Task
From the material below, set down exactly the lines that run from the one containing "cyan diamond: (395, 302) -> (395, 201), moved" to the one containing "green hexagon: (166, 107) -> (116, 94), moved", minus the pictures.

Supplied information
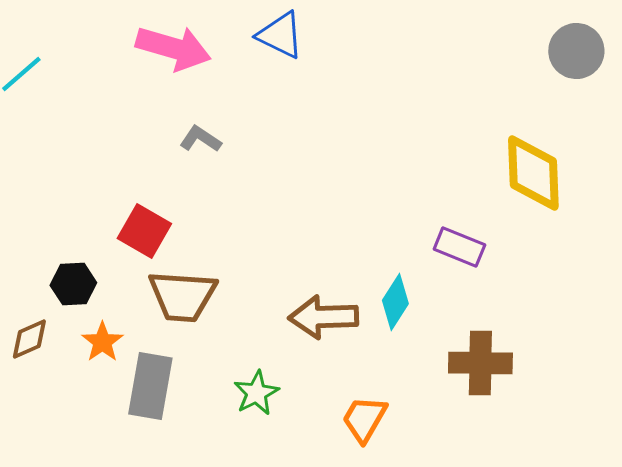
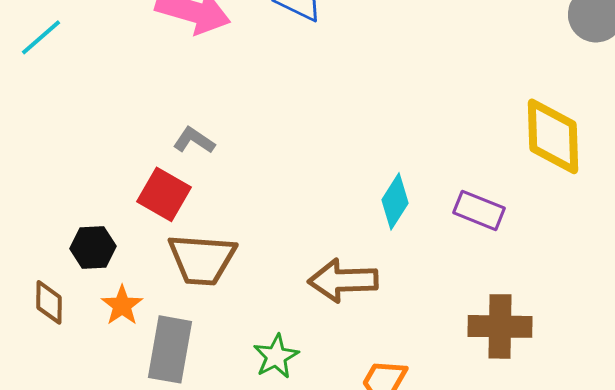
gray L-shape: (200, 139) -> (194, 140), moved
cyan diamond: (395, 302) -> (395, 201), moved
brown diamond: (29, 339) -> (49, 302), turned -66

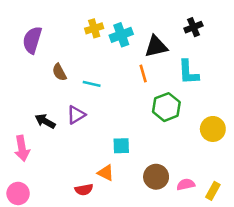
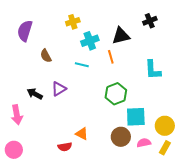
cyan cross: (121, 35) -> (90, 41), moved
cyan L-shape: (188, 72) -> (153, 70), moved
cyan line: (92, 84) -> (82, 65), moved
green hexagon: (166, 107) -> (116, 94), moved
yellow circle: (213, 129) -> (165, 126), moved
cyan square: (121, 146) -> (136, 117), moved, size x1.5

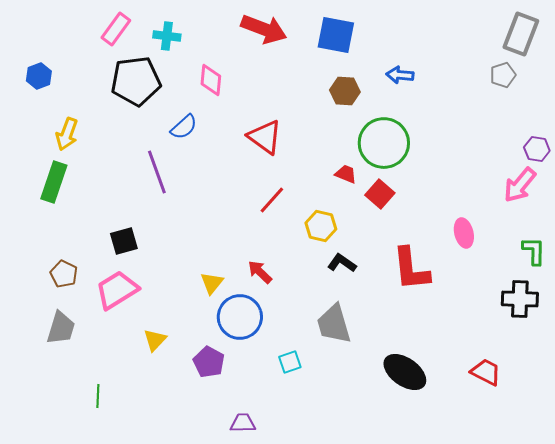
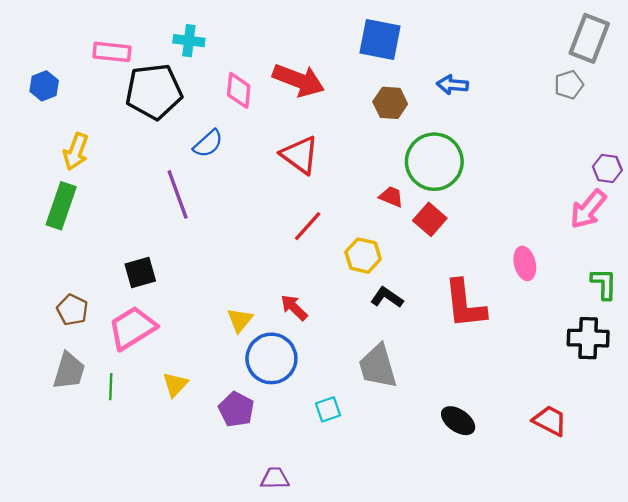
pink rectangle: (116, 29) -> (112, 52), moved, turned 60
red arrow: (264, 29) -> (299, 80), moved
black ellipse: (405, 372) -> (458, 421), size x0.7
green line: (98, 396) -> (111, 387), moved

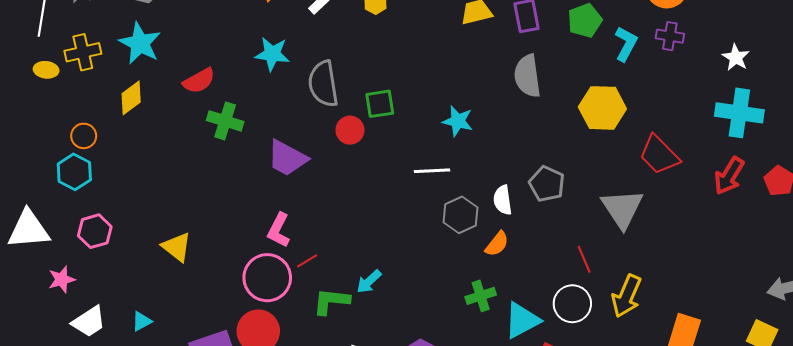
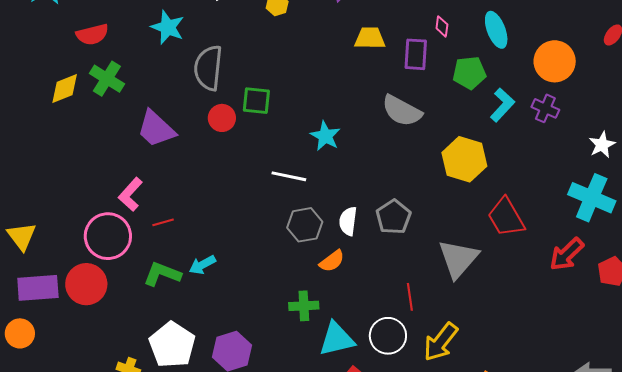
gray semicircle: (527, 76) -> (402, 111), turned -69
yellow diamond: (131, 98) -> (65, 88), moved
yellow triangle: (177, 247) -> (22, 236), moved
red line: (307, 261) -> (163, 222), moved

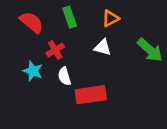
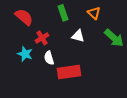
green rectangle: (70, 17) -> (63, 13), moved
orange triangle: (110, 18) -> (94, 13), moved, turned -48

Exercise answer
cyan diamond: (395, 302) -> (395, 201), moved
brown diamond: (29, 339) -> (49, 302), turned -66

cyan cross: (121, 35) -> (90, 41), moved
cyan L-shape: (188, 72) -> (153, 70), moved
cyan line: (92, 84) -> (82, 65), moved
green hexagon: (166, 107) -> (116, 94), moved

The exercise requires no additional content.